- _EXCERPTED RECORDS_:
=== Section Start ===
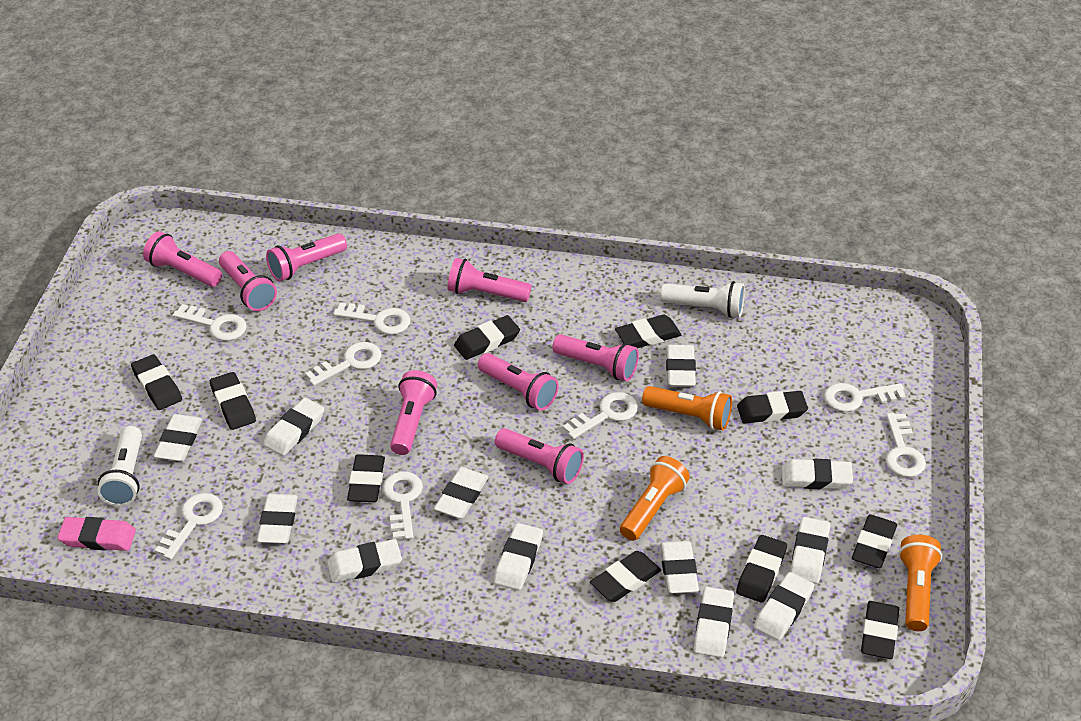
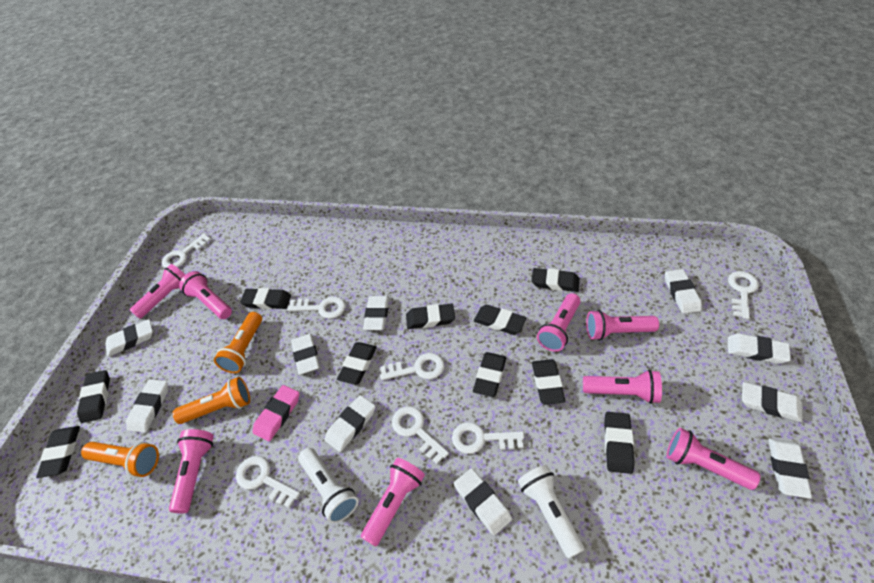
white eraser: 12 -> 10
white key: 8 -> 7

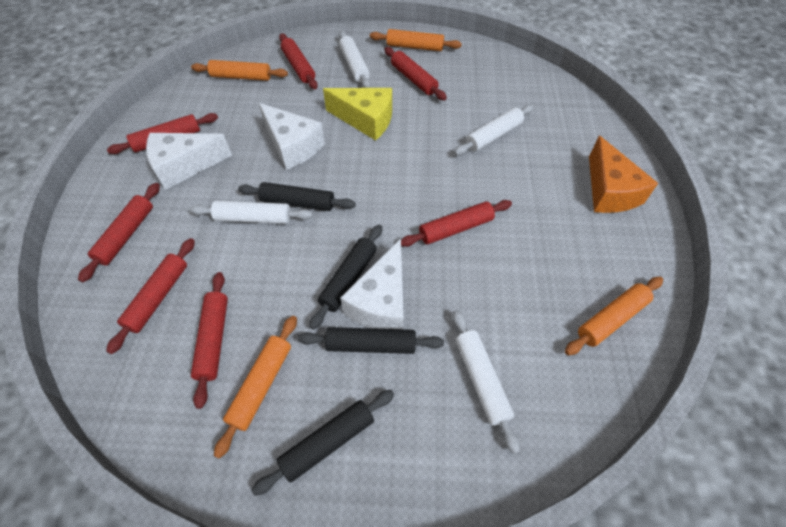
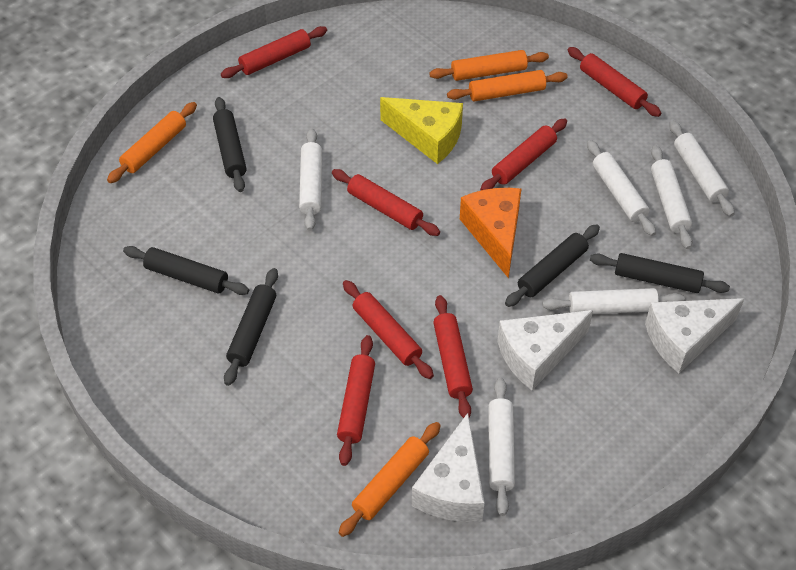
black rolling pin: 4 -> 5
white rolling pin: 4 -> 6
=== Section End ===
=== Section Start ===
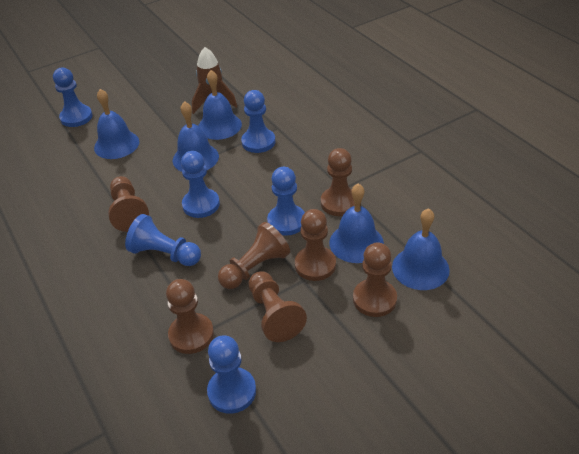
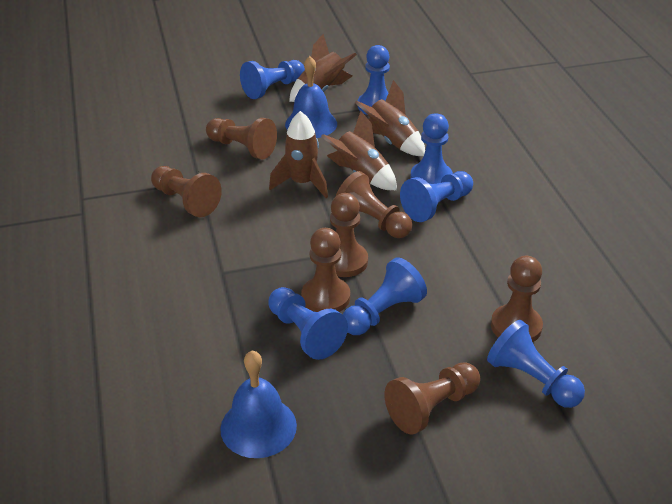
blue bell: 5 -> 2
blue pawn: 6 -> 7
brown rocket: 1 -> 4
=== Section End ===
- _ACTIVITY_:
Take the material above and output only the lines from the one that contains "white key: 8 -> 7" through the one that contains "white rolling pin: 4 -> 6", ends included and images left out.

- _ANSWER BELOW_:
white key: 8 -> 7

black rolling pin: 4 -> 5
white rolling pin: 4 -> 6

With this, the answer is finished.